TRY IT | In the records below, find the line containing "yellow flashlight: none" and the line containing "yellow headphones: [62,433,219,547]"; please repeat exactly the lines from one to the other, both included, and nothing more.

WORKING DATA |
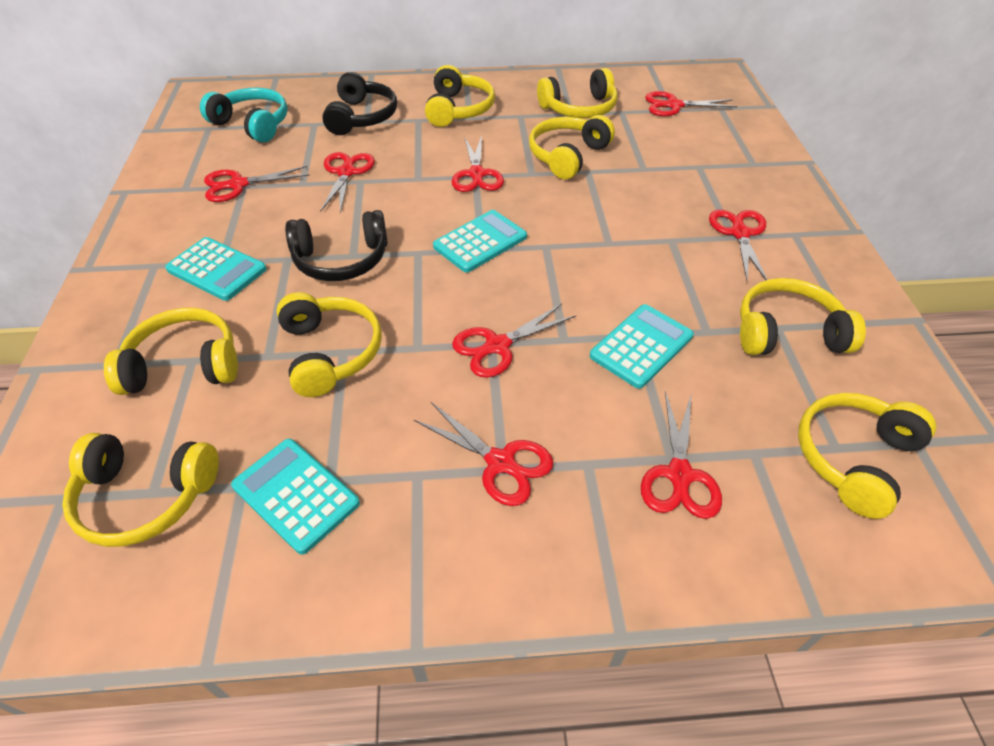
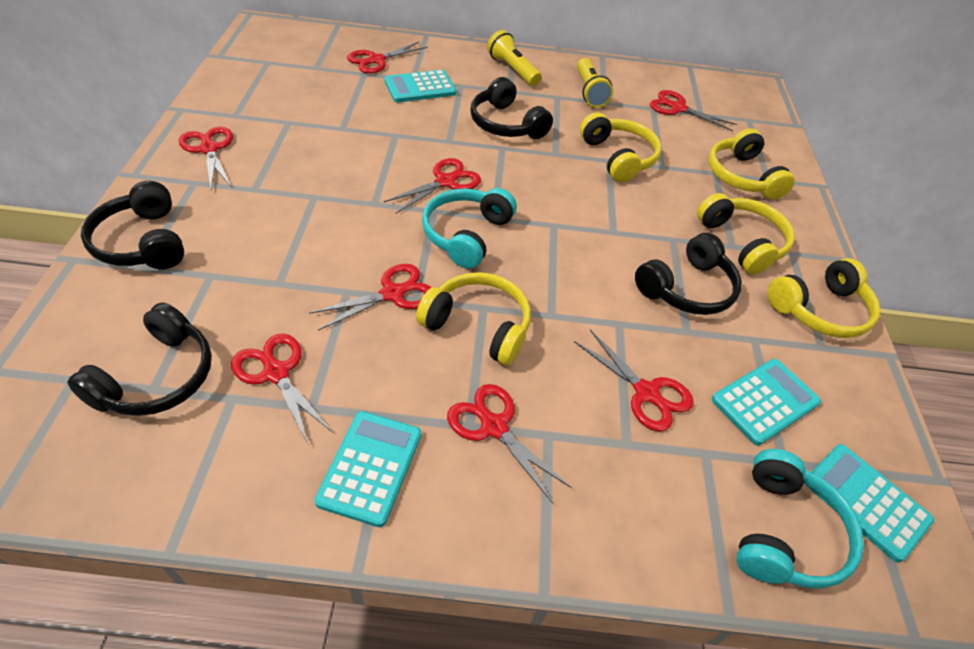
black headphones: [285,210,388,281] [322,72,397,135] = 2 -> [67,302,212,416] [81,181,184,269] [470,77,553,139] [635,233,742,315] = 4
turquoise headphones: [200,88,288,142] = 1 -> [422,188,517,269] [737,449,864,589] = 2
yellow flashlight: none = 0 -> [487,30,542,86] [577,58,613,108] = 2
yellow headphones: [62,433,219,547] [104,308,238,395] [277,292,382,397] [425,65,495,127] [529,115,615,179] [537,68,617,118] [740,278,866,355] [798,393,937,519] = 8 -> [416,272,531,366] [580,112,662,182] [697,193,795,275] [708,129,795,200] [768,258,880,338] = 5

* * *

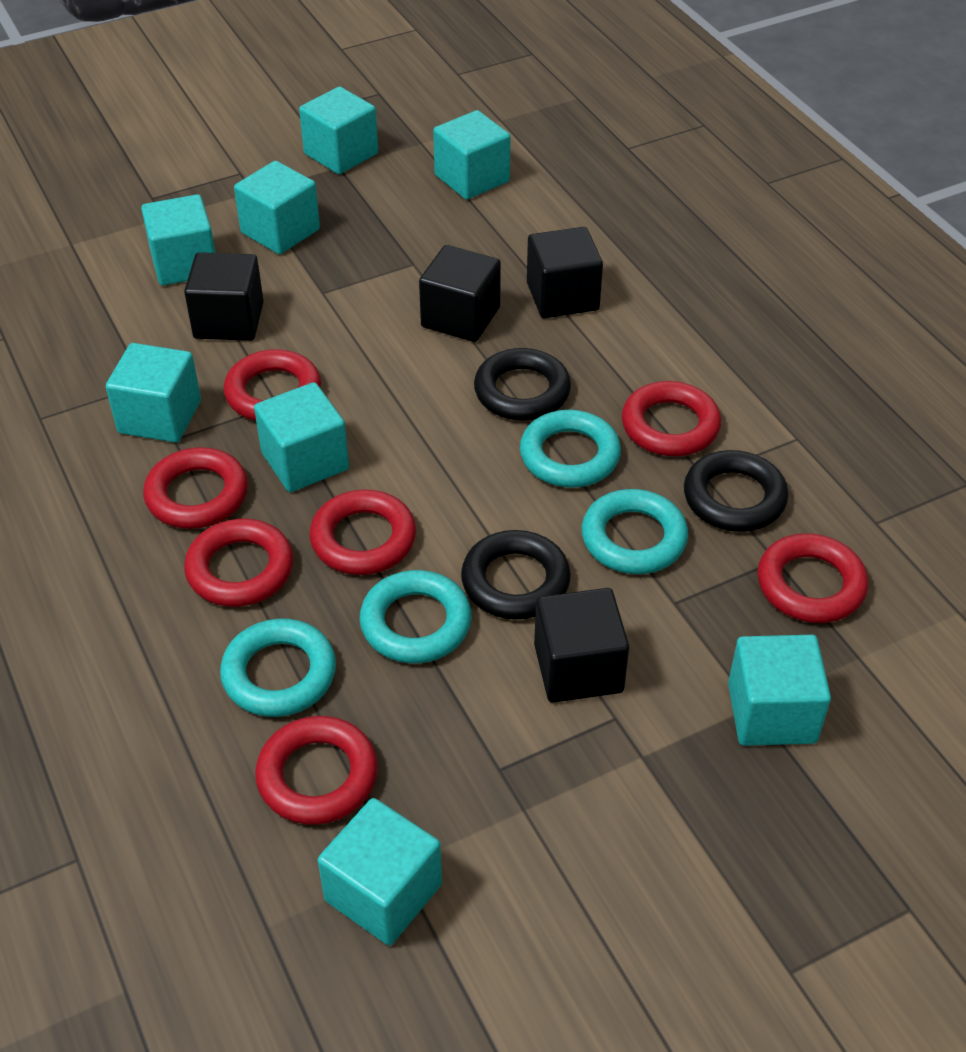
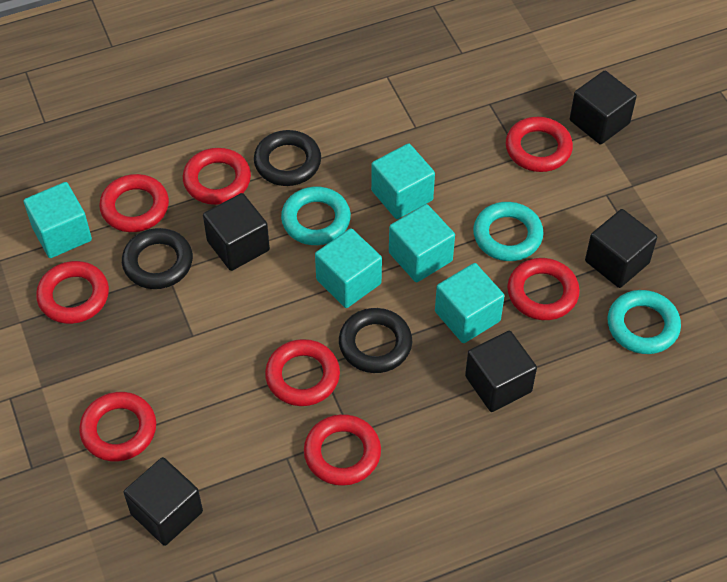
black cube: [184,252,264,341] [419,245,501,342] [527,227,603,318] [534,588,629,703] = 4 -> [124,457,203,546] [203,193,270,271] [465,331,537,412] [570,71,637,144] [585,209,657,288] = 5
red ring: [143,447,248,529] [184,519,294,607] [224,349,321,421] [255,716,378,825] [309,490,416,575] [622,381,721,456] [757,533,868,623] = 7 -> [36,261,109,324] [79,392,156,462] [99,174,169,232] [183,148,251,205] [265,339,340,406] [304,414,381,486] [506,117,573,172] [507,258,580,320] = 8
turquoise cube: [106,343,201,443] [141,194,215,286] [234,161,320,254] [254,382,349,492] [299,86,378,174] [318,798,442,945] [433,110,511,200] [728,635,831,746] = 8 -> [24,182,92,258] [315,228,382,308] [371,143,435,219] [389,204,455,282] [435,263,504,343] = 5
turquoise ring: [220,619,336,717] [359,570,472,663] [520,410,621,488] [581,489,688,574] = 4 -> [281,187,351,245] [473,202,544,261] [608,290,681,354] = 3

TASK OUTPUT |
yellow flashlight: none = 0 -> [487,30,542,86] [577,58,613,108] = 2
yellow headphones: [62,433,219,547] [104,308,238,395] [277,292,382,397] [425,65,495,127] [529,115,615,179] [537,68,617,118] [740,278,866,355] [798,393,937,519] = 8 -> [416,272,531,366] [580,112,662,182] [697,193,795,275] [708,129,795,200] [768,258,880,338] = 5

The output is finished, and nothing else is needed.